Directions for this task
From the records below, transcribe exactly the lines that begin at the line with "DRIVER pin ENA: D2 -> D6" and end at the line with "SCALE pin VCC: 5V -> none", both included.

Data records
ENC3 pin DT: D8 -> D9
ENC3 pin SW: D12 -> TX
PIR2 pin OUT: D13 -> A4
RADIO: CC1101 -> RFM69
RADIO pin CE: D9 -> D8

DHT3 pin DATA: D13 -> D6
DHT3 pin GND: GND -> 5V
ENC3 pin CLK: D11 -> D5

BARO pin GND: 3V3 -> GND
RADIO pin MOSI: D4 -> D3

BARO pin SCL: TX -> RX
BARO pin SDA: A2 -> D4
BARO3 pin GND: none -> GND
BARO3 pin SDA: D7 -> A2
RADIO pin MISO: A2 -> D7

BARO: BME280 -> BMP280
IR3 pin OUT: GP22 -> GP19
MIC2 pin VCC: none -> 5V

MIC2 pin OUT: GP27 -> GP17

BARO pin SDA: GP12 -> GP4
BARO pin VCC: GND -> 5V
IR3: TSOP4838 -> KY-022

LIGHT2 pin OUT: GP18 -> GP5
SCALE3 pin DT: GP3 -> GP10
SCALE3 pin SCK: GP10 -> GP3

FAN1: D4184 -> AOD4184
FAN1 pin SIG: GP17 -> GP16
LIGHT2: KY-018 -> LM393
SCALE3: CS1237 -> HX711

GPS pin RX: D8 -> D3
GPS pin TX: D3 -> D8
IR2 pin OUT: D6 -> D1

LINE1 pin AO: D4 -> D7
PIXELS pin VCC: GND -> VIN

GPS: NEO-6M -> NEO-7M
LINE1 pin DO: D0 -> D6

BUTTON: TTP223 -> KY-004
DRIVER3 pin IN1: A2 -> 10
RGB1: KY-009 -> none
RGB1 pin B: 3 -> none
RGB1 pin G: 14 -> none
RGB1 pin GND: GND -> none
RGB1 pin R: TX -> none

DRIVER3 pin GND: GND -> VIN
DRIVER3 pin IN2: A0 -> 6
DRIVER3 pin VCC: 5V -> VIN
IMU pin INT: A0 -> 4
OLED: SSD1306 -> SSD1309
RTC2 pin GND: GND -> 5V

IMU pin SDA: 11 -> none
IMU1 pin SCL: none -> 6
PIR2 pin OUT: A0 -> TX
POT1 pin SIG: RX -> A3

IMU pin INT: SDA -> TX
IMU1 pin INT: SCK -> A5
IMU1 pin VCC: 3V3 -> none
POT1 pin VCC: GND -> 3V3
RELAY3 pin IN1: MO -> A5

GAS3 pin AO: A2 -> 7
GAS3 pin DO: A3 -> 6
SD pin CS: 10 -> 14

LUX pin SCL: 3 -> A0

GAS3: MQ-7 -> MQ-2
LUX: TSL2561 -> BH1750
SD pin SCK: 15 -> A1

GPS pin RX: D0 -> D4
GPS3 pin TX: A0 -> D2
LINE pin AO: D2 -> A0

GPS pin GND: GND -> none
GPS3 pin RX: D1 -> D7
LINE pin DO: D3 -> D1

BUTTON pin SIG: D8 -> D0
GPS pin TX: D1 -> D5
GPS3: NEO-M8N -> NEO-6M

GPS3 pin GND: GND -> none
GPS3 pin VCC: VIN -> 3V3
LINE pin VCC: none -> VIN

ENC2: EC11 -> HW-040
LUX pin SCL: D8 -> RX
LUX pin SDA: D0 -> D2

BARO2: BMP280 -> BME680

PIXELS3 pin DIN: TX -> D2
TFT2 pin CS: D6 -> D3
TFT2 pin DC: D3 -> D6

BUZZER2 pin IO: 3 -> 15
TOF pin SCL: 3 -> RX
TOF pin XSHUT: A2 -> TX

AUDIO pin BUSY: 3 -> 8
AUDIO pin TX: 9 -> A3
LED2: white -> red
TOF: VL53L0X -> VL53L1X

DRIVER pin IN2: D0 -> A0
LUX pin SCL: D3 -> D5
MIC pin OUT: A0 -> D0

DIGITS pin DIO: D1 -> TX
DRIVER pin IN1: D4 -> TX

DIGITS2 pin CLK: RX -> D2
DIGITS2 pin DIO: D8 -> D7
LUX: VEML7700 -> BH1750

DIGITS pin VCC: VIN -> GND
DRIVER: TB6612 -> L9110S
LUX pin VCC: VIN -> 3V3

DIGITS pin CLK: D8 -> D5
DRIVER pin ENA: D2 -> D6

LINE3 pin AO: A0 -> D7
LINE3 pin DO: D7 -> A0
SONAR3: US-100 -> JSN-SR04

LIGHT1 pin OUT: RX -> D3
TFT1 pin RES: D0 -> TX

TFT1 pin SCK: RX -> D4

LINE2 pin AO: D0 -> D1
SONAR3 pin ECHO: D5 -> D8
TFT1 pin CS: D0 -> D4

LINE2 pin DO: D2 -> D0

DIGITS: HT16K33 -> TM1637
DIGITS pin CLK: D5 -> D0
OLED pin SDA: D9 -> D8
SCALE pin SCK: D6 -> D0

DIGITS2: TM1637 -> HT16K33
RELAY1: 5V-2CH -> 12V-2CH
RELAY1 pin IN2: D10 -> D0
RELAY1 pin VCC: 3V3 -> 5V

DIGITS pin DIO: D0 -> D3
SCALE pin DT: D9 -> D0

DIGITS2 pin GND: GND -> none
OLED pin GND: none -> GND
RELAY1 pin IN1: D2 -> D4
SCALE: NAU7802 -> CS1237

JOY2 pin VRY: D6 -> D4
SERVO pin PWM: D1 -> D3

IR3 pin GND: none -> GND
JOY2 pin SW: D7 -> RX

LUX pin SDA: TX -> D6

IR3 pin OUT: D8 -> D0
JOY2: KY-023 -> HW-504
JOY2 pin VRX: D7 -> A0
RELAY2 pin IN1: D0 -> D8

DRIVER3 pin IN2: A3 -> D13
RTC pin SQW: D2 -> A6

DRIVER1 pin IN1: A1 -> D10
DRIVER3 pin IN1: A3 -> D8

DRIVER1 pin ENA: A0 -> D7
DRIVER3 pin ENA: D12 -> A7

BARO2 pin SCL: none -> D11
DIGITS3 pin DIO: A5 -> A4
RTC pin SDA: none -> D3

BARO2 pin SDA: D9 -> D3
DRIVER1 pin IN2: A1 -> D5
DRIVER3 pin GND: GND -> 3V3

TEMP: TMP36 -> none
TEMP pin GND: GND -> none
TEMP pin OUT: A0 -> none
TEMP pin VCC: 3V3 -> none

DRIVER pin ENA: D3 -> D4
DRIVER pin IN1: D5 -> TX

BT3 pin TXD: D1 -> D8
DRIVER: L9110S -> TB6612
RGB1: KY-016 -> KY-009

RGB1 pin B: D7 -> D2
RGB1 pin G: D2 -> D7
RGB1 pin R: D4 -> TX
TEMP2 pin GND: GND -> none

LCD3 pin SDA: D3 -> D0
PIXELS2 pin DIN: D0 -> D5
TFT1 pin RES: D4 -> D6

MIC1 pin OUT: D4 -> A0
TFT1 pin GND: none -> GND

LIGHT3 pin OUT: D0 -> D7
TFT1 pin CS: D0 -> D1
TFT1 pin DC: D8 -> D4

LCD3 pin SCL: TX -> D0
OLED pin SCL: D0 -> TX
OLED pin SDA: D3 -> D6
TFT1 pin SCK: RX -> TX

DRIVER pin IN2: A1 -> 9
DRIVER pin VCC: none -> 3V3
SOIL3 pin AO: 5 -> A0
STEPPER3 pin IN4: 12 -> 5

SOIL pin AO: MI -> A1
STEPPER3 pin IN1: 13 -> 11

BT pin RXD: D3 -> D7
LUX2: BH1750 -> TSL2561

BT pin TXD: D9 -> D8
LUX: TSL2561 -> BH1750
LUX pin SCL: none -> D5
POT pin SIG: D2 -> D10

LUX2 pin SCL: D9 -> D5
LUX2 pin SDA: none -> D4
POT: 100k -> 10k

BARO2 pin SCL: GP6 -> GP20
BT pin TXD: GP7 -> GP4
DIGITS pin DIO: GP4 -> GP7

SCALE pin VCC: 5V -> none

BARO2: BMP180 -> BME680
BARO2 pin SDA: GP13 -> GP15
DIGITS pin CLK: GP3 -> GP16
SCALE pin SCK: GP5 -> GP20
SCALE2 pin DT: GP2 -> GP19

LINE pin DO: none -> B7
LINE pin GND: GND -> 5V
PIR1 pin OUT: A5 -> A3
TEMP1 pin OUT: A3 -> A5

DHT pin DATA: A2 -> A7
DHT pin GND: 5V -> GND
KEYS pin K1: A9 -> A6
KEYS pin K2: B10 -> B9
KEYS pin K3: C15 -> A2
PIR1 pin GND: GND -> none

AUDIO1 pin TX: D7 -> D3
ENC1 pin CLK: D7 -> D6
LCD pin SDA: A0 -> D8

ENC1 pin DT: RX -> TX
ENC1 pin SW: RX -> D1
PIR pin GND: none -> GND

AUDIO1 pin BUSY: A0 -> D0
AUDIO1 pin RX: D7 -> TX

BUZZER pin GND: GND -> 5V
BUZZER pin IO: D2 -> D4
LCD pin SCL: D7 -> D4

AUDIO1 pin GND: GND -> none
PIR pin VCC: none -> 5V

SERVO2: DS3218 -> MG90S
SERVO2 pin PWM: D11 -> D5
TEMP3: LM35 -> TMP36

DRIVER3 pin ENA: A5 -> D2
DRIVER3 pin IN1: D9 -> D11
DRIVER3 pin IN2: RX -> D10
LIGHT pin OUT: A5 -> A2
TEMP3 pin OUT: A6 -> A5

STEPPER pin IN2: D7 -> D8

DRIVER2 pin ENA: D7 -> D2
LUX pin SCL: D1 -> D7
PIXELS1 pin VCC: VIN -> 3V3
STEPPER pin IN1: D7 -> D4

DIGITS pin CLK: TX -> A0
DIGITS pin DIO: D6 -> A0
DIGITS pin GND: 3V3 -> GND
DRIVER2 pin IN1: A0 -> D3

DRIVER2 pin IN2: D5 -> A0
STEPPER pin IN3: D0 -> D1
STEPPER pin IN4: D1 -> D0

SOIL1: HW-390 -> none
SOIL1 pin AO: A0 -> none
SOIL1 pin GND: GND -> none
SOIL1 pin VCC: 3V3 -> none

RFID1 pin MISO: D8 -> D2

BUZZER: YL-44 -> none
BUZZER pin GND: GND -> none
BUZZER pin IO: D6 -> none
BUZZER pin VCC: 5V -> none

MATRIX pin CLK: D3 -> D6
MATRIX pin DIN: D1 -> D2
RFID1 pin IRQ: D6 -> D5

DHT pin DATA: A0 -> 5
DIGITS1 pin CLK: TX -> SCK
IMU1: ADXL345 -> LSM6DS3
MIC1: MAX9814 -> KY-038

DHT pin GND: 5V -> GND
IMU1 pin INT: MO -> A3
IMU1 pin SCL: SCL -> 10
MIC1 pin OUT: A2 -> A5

Solved problem
DRIVER pin ENA: D2 -> D6

LINE3 pin AO: A0 -> D7
LINE3 pin DO: D7 -> A0
SONAR3: US-100 -> JSN-SR04

LIGHT1 pin OUT: RX -> D3
TFT1 pin RES: D0 -> TX

TFT1 pin SCK: RX -> D4

LINE2 pin AO: D0 -> D1
SONAR3 pin ECHO: D5 -> D8
TFT1 pin CS: D0 -> D4

LINE2 pin DO: D2 -> D0

DIGITS: HT16K33 -> TM1637
DIGITS pin CLK: D5 -> D0
OLED pin SDA: D9 -> D8
SCALE pin SCK: D6 -> D0

DIGITS2: TM1637 -> HT16K33
RELAY1: 5V-2CH -> 12V-2CH
RELAY1 pin IN2: D10 -> D0
RELAY1 pin VCC: 3V3 -> 5V

DIGITS pin DIO: D0 -> D3
SCALE pin DT: D9 -> D0

DIGITS2 pin GND: GND -> none
OLED pin GND: none -> GND
RELAY1 pin IN1: D2 -> D4
SCALE: NAU7802 -> CS1237

JOY2 pin VRY: D6 -> D4
SERVO pin PWM: D1 -> D3

IR3 pin GND: none -> GND
JOY2 pin SW: D7 -> RX

LUX pin SDA: TX -> D6

IR3 pin OUT: D8 -> D0
JOY2: KY-023 -> HW-504
JOY2 pin VRX: D7 -> A0
RELAY2 pin IN1: D0 -> D8

DRIVER3 pin IN2: A3 -> D13
RTC pin SQW: D2 -> A6

DRIVER1 pin IN1: A1 -> D10
DRIVER3 pin IN1: A3 -> D8

DRIVER1 pin ENA: A0 -> D7
DRIVER3 pin ENA: D12 -> A7

BARO2 pin SCL: none -> D11
DIGITS3 pin DIO: A5 -> A4
RTC pin SDA: none -> D3

BARO2 pin SDA: D9 -> D3
DRIVER1 pin IN2: A1 -> D5
DRIVER3 pin GND: GND -> 3V3

TEMP: TMP36 -> none
TEMP pin GND: GND -> none
TEMP pin OUT: A0 -> none
TEMP pin VCC: 3V3 -> none

DRIVER pin ENA: D3 -> D4
DRIVER pin IN1: D5 -> TX

BT3 pin TXD: D1 -> D8
DRIVER: L9110S -> TB6612
RGB1: KY-016 -> KY-009

RGB1 pin B: D7 -> D2
RGB1 pin G: D2 -> D7
RGB1 pin R: D4 -> TX
TEMP2 pin GND: GND -> none

LCD3 pin SDA: D3 -> D0
PIXELS2 pin DIN: D0 -> D5
TFT1 pin RES: D4 -> D6

MIC1 pin OUT: D4 -> A0
TFT1 pin GND: none -> GND

LIGHT3 pin OUT: D0 -> D7
TFT1 pin CS: D0 -> D1
TFT1 pin DC: D8 -> D4

LCD3 pin SCL: TX -> D0
OLED pin SCL: D0 -> TX
OLED pin SDA: D3 -> D6
TFT1 pin SCK: RX -> TX

DRIVER pin IN2: A1 -> 9
DRIVER pin VCC: none -> 3V3
SOIL3 pin AO: 5 -> A0
STEPPER3 pin IN4: 12 -> 5

SOIL pin AO: MI -> A1
STEPPER3 pin IN1: 13 -> 11

BT pin RXD: D3 -> D7
LUX2: BH1750 -> TSL2561

BT pin TXD: D9 -> D8
LUX: TSL2561 -> BH1750
LUX pin SCL: none -> D5
POT pin SIG: D2 -> D10

LUX2 pin SCL: D9 -> D5
LUX2 pin SDA: none -> D4
POT: 100k -> 10k

BARO2 pin SCL: GP6 -> GP20
BT pin TXD: GP7 -> GP4
DIGITS pin DIO: GP4 -> GP7

SCALE pin VCC: 5V -> none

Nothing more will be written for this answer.